» **PROBLEM DESCRIPTION**:
Please repeat the entries exactly as they appear and omit any images.

^^^^

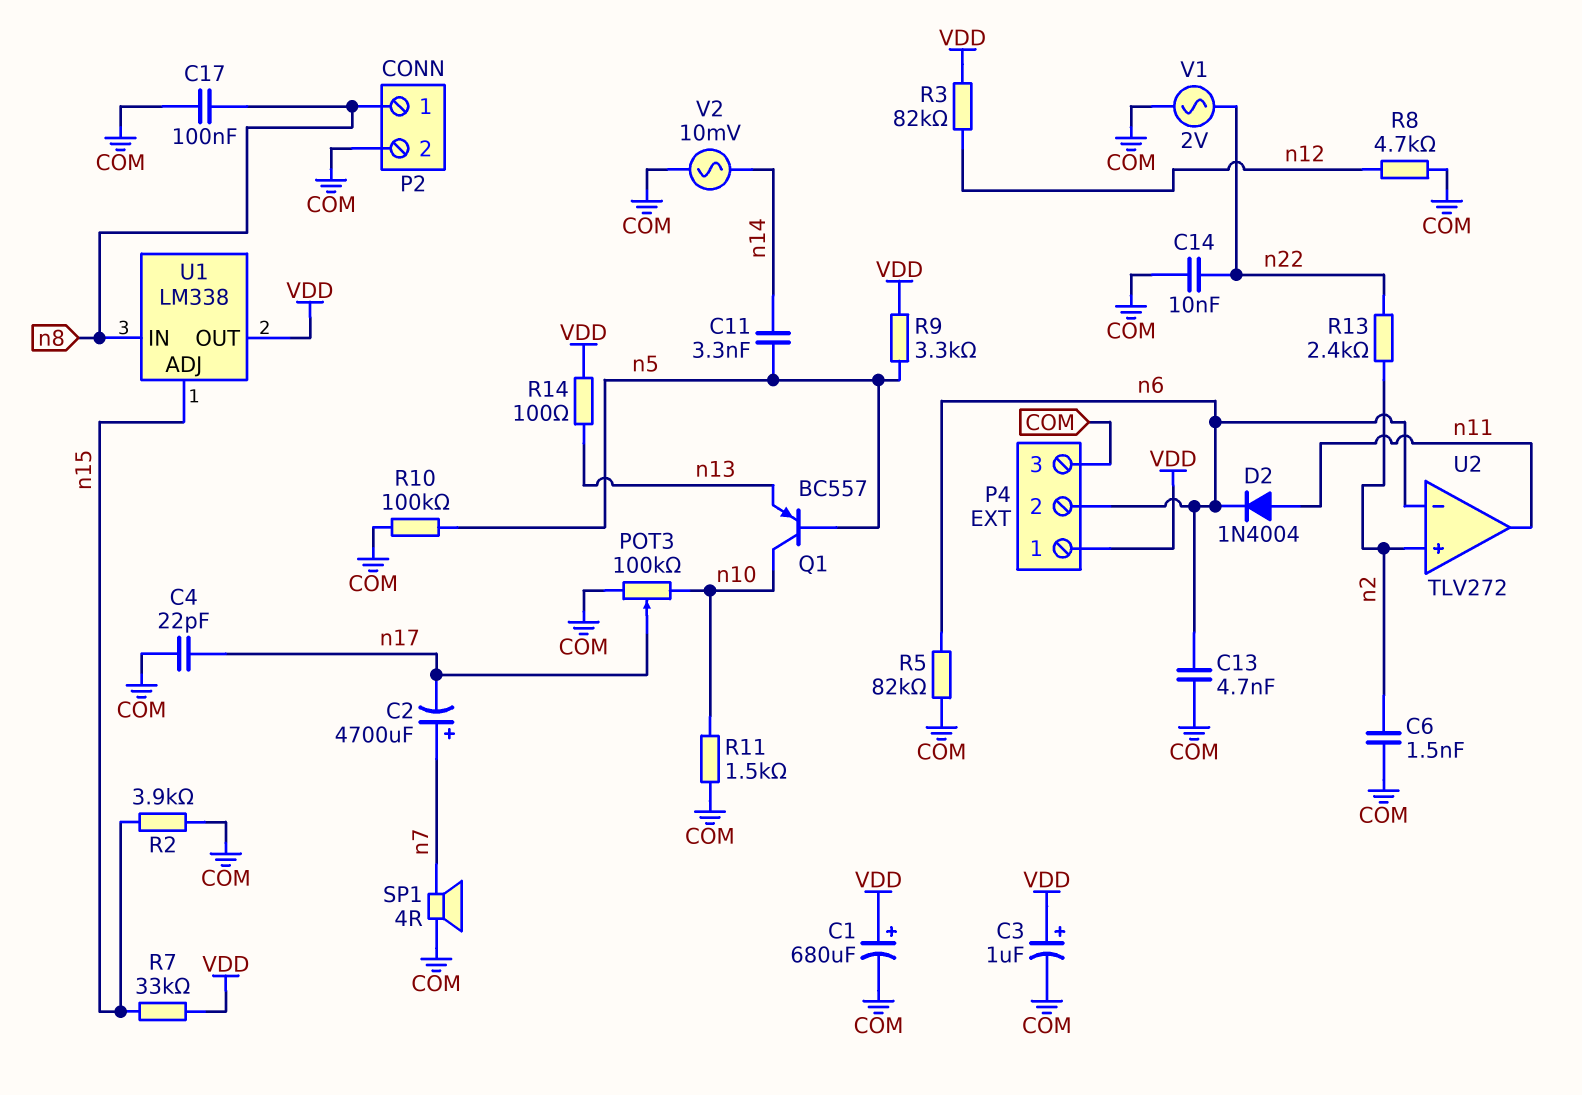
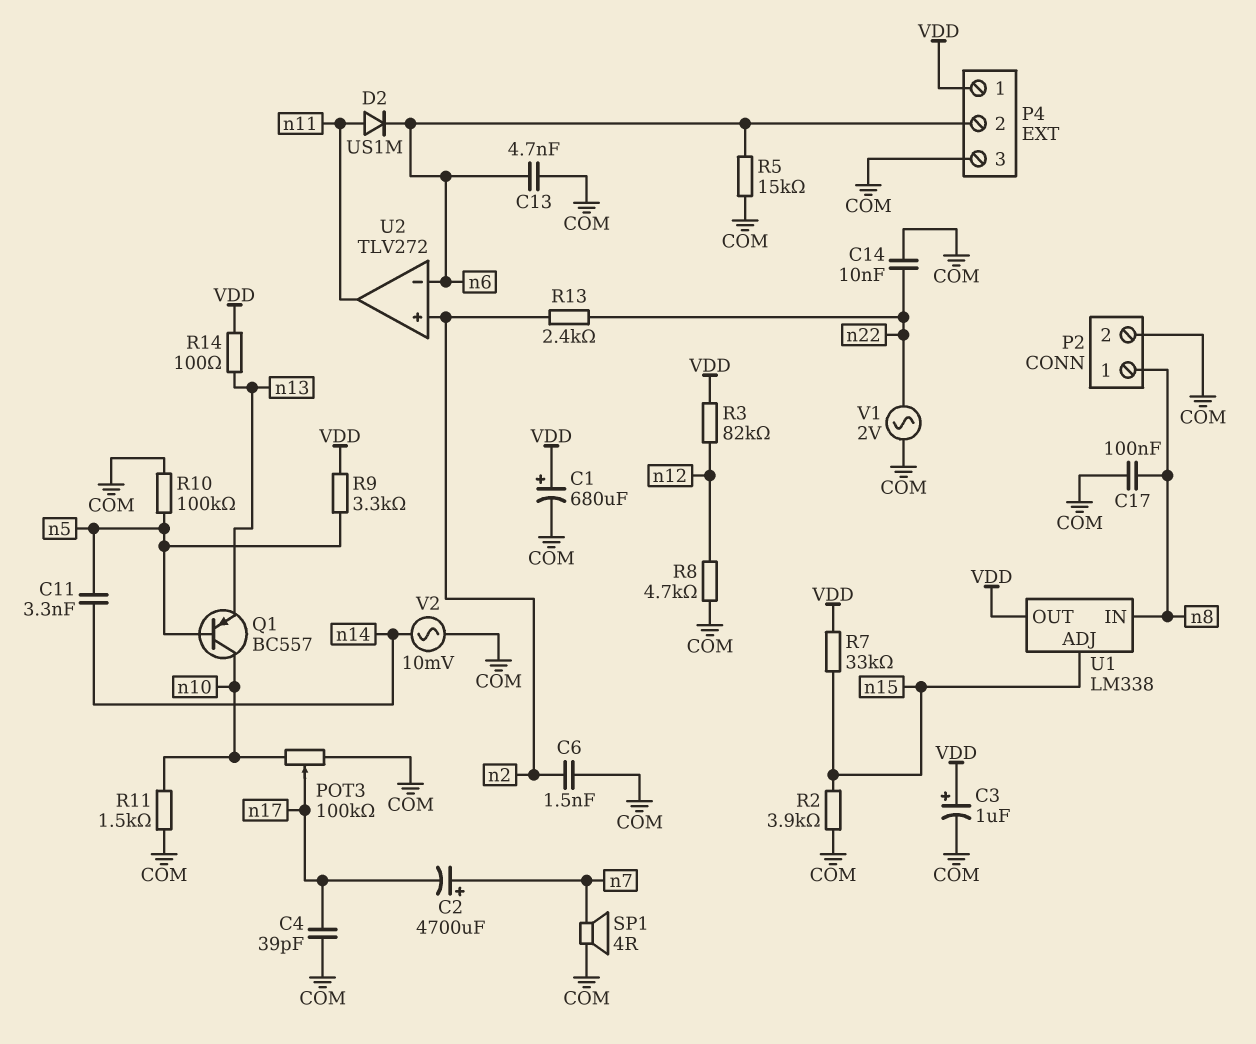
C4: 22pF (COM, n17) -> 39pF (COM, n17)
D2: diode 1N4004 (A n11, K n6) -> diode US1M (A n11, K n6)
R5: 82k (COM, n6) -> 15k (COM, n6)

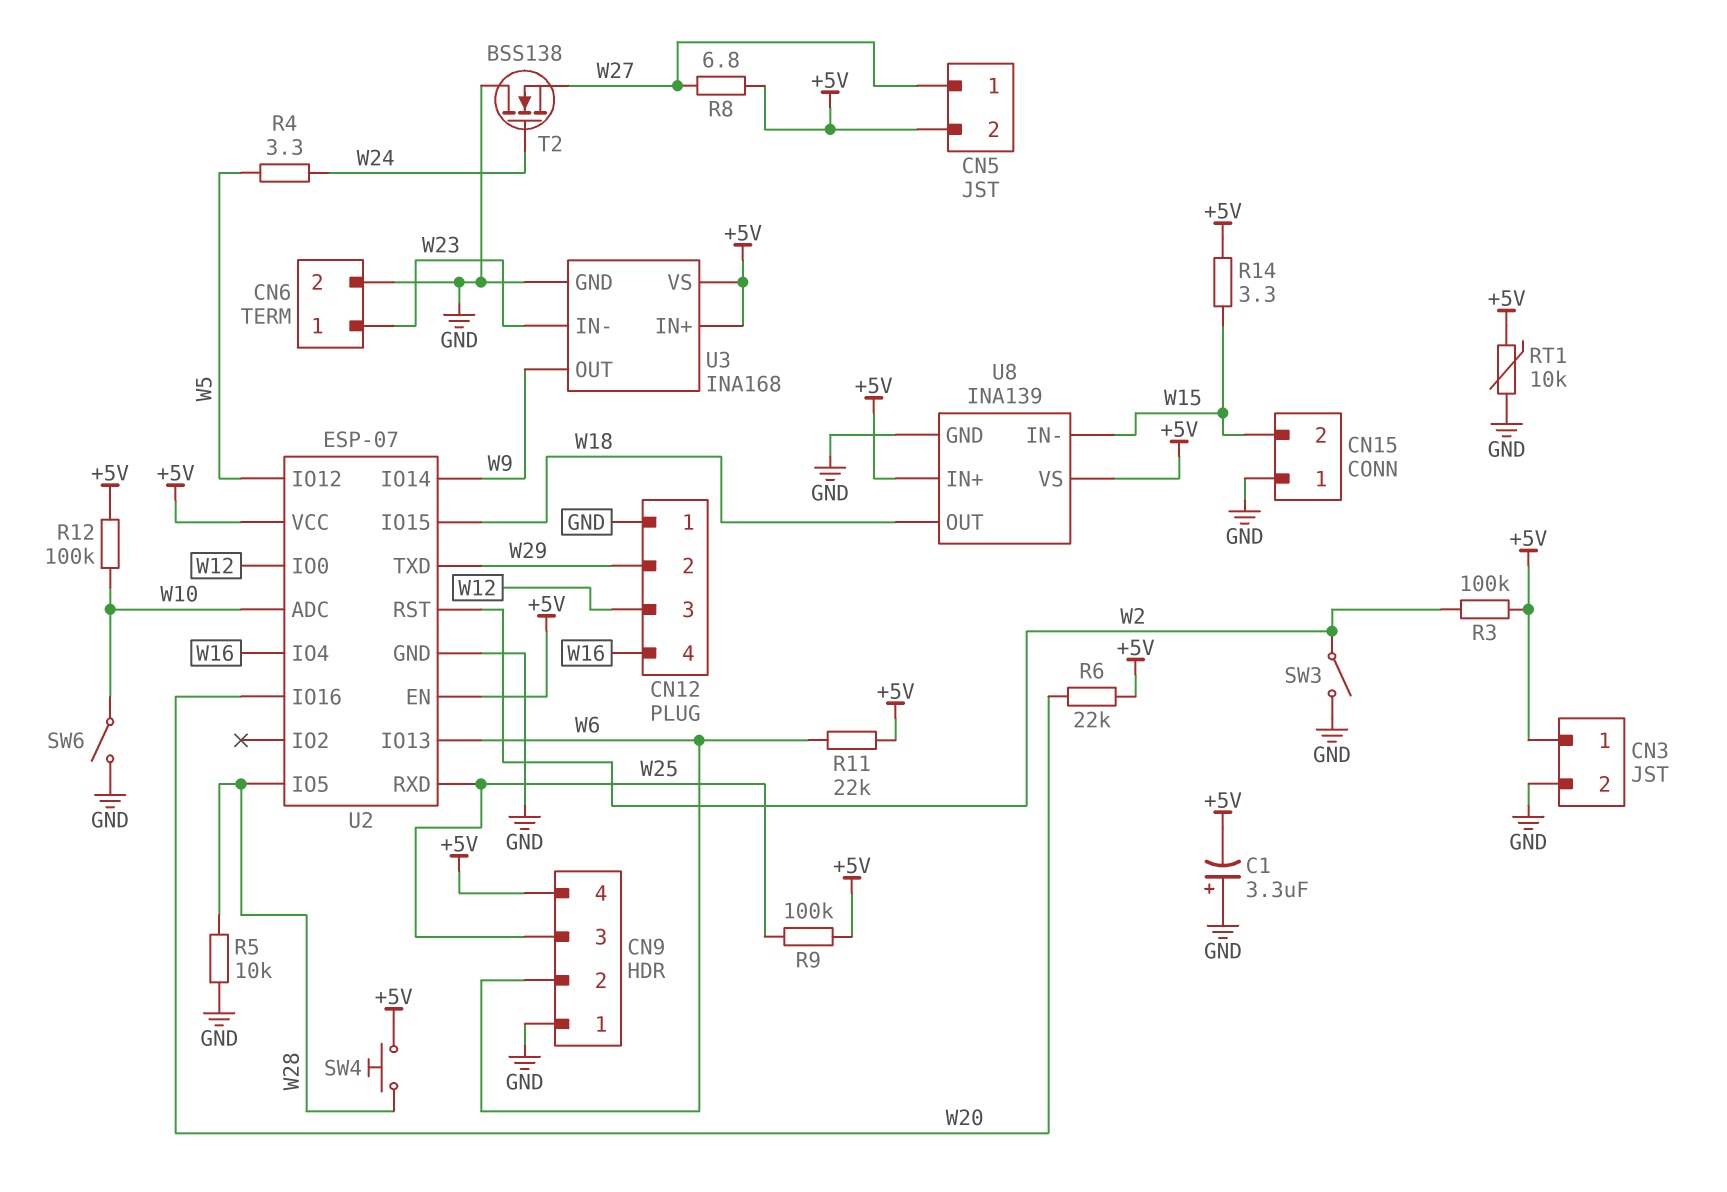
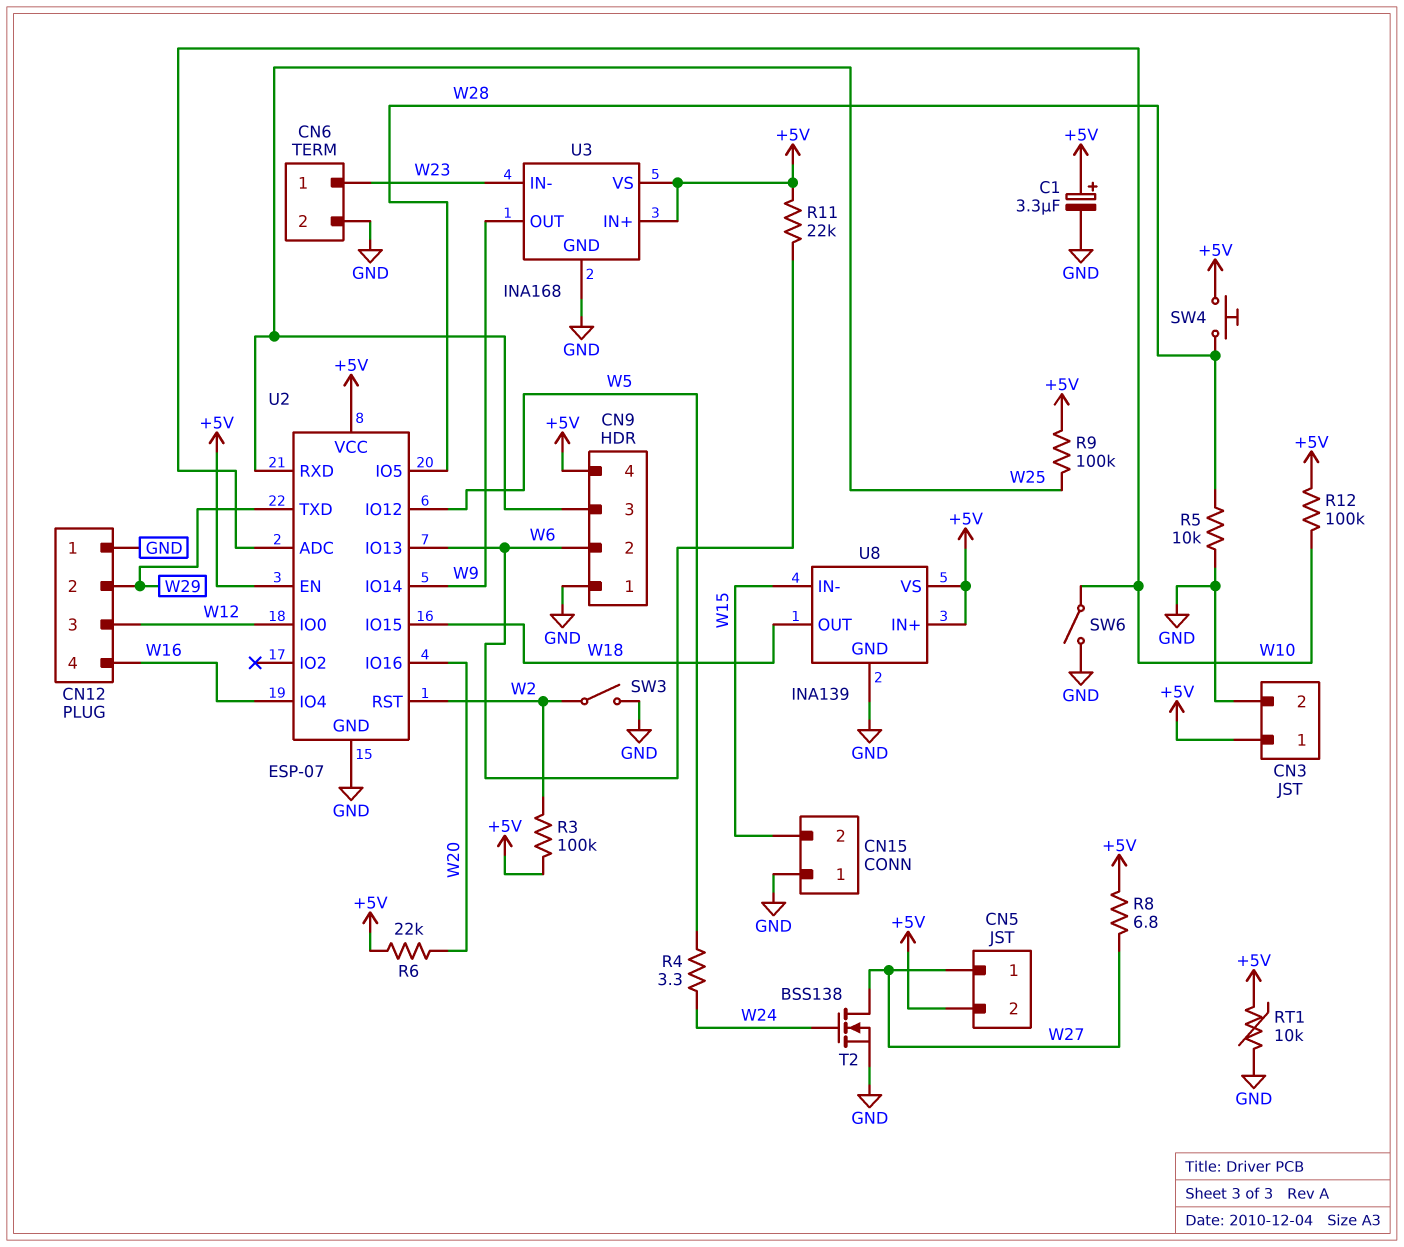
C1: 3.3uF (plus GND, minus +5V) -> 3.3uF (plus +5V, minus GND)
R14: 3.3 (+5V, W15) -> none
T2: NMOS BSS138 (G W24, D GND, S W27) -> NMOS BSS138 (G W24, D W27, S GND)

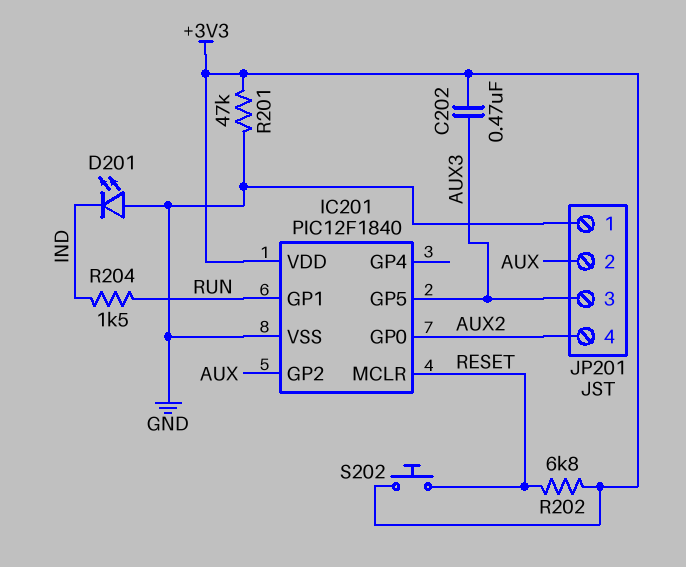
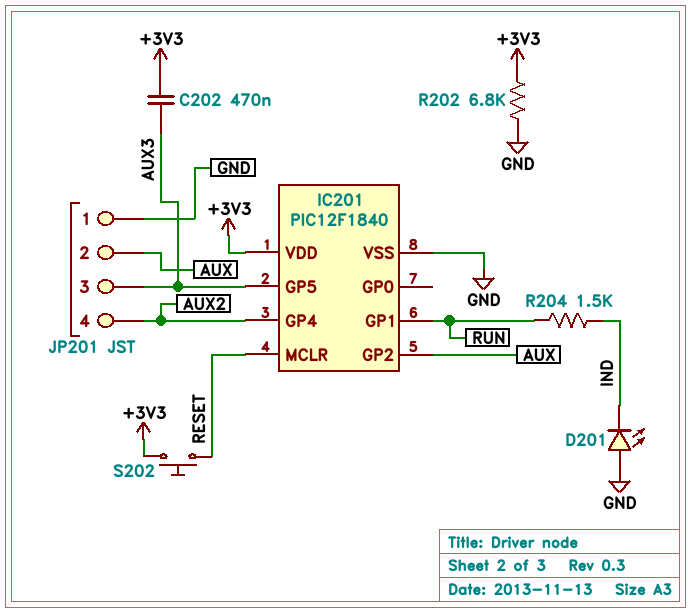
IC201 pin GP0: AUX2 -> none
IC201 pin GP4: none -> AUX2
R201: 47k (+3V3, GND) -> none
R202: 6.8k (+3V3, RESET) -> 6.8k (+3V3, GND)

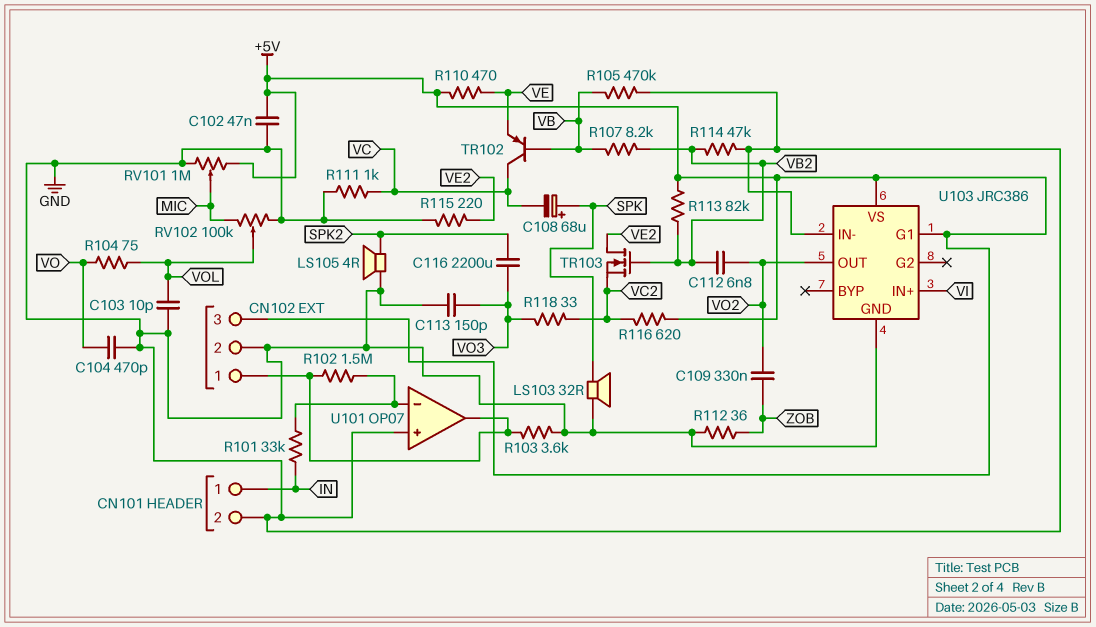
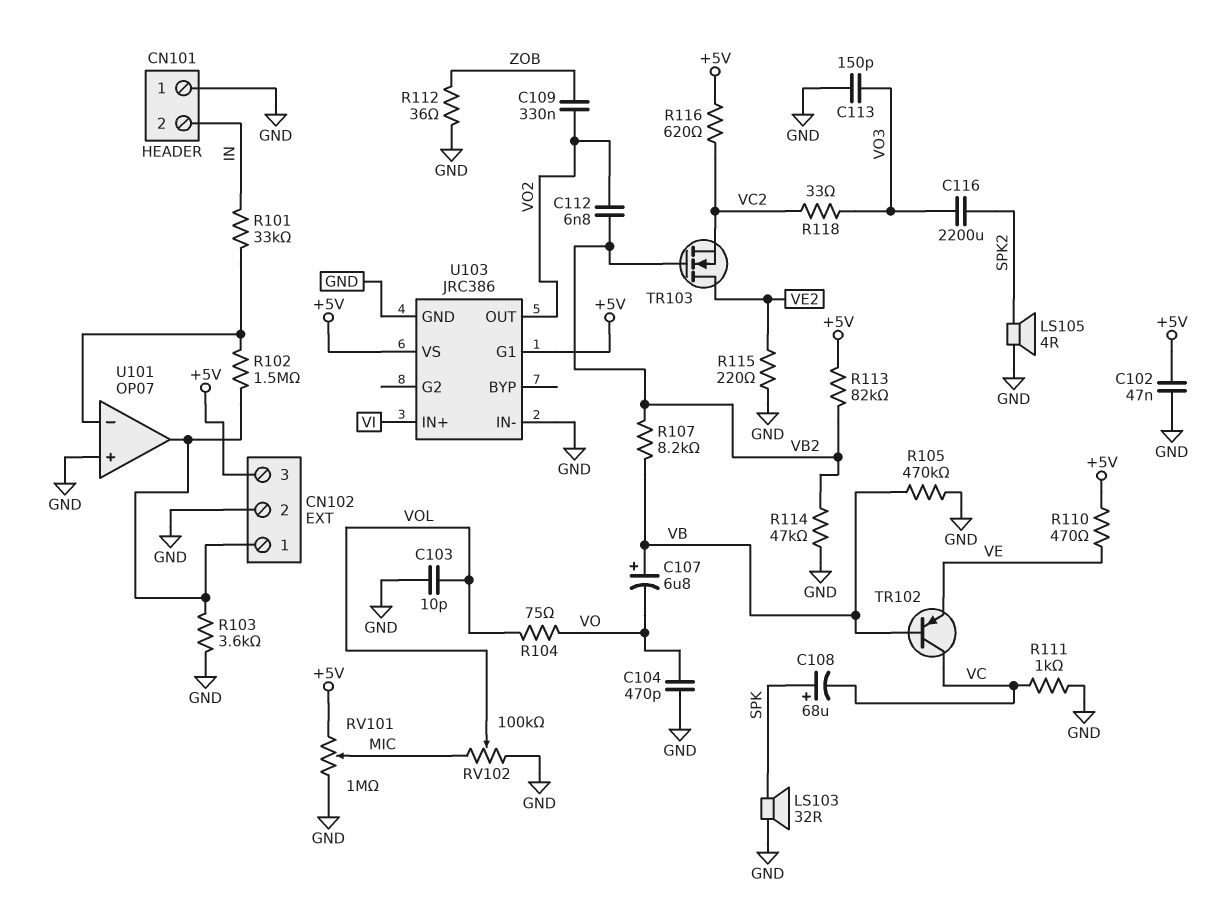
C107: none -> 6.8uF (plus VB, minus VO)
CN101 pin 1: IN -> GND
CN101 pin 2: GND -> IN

^^^^

» **EXPECTED ANSWER**:
C4: 22pF (COM, n17) -> 39pF (COM, n17)
D2: diode 1N4004 (A n11, K n6) -> diode US1M (A n11, K n6)
R5: 82k (COM, n6) -> 15k (COM, n6)

C1: 3.3uF (plus GND, minus +5V) -> 3.3uF (plus +5V, minus GND)
R14: 3.3 (+5V, W15) -> none
T2: NMOS BSS138 (G W24, D GND, S W27) -> NMOS BSS138 (G W24, D W27, S GND)

IC201 pin GP0: AUX2 -> none
IC201 pin GP4: none -> AUX2
R201: 47k (+3V3, GND) -> none
R202: 6.8k (+3V3, RESET) -> 6.8k (+3V3, GND)

C107: none -> 6.8uF (plus VB, minus VO)
CN101 pin 1: IN -> GND
CN101 pin 2: GND -> IN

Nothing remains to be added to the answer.